:: WORK ORDER ::
Reproduce from the records below, with no pictures, exactly the lines between the one containing "- recoloured: hammer" and the one containing "- moved: marker (green) 311, 589 to 549, 445", inclusive.

Coordinate-based change listings
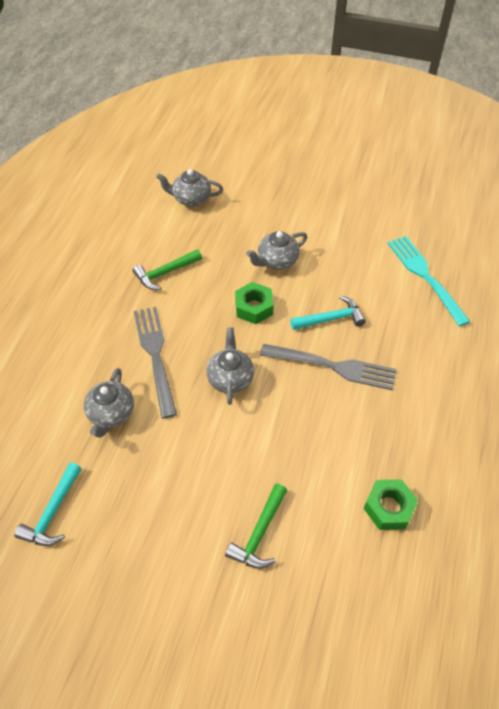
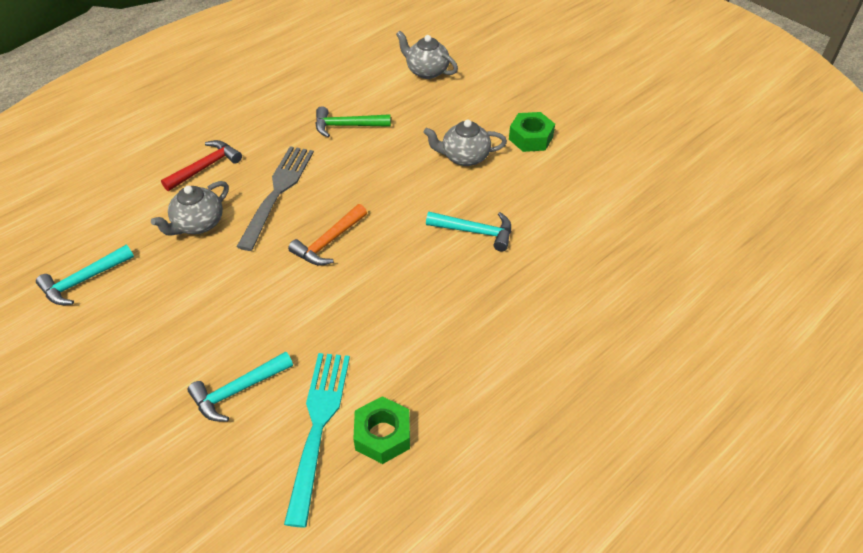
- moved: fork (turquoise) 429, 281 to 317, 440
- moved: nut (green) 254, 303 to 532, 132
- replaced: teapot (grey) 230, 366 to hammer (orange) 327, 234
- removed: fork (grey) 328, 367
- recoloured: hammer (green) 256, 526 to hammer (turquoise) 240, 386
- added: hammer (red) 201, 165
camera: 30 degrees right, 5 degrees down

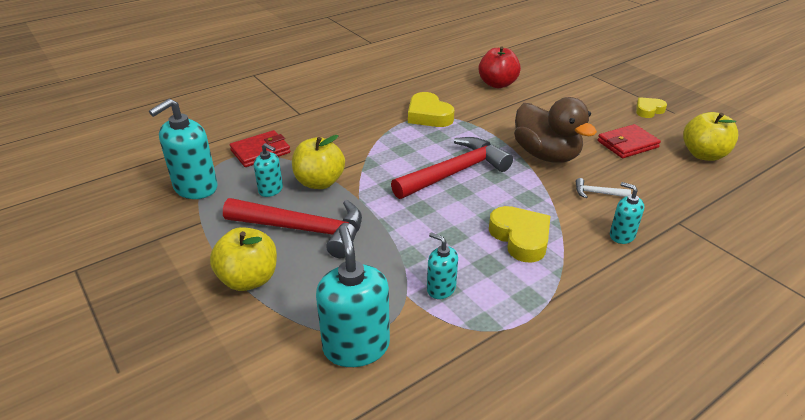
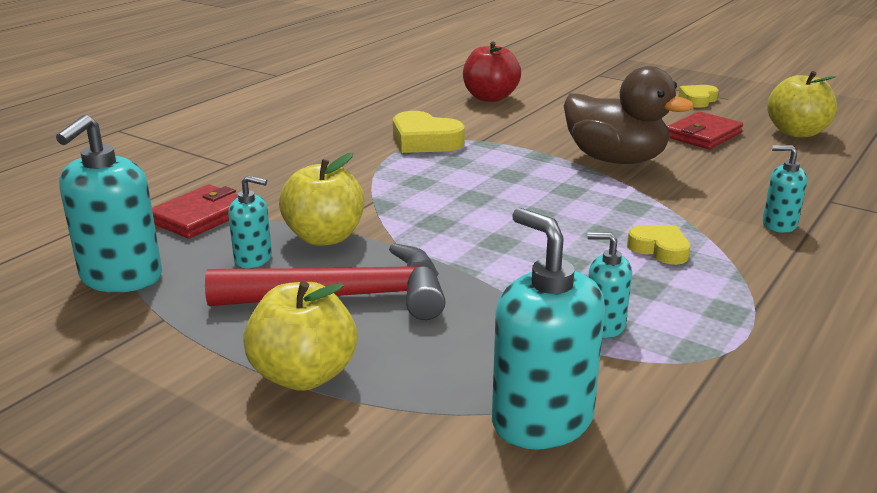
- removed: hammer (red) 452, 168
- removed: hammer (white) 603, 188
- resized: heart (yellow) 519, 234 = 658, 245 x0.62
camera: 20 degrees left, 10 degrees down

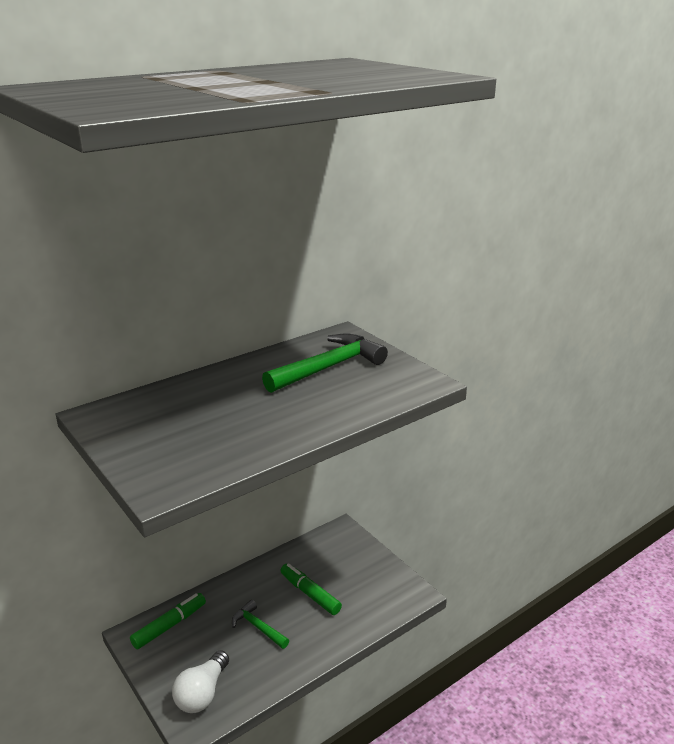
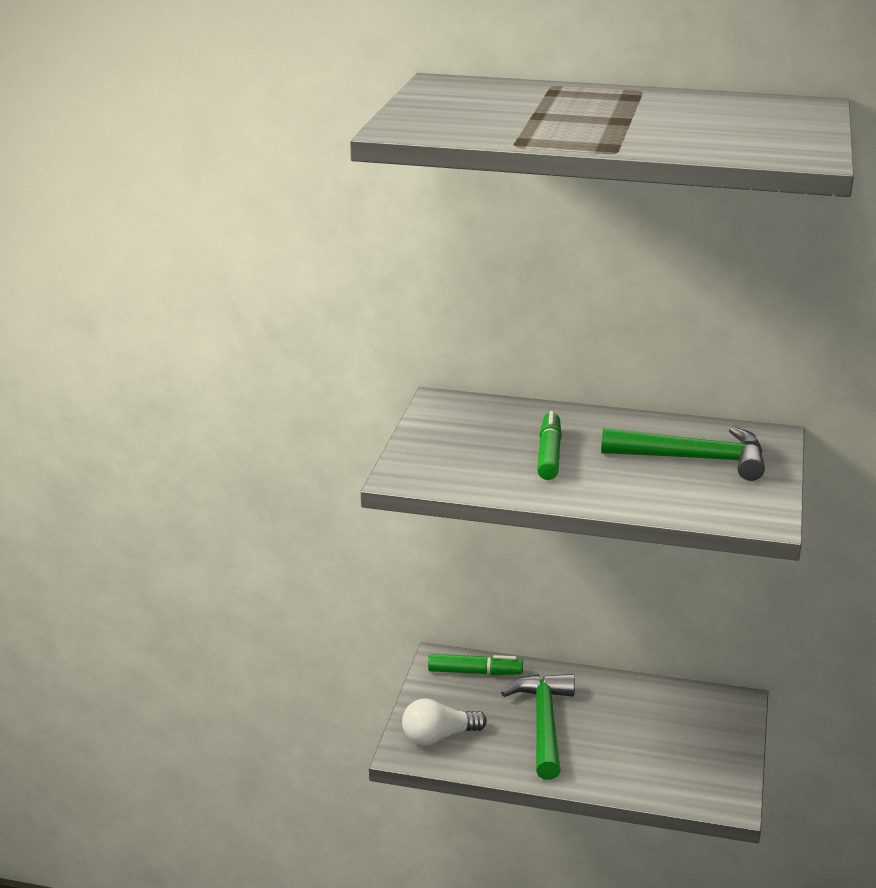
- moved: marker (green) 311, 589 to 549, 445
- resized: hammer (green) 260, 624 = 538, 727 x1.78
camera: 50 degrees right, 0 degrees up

:: EXERCISE OUTPUT ::
- recoloured: hammer (green) 256, 526 to hammer (turquoise) 240, 386
- added: hammer (red) 201, 165
camera: 30 degrees right, 5 degrees down

- removed: hammer (red) 452, 168
- removed: hammer (white) 603, 188
- resized: heart (yellow) 519, 234 = 658, 245 x0.62
camera: 20 degrees left, 10 degrees down

- moved: marker (green) 311, 589 to 549, 445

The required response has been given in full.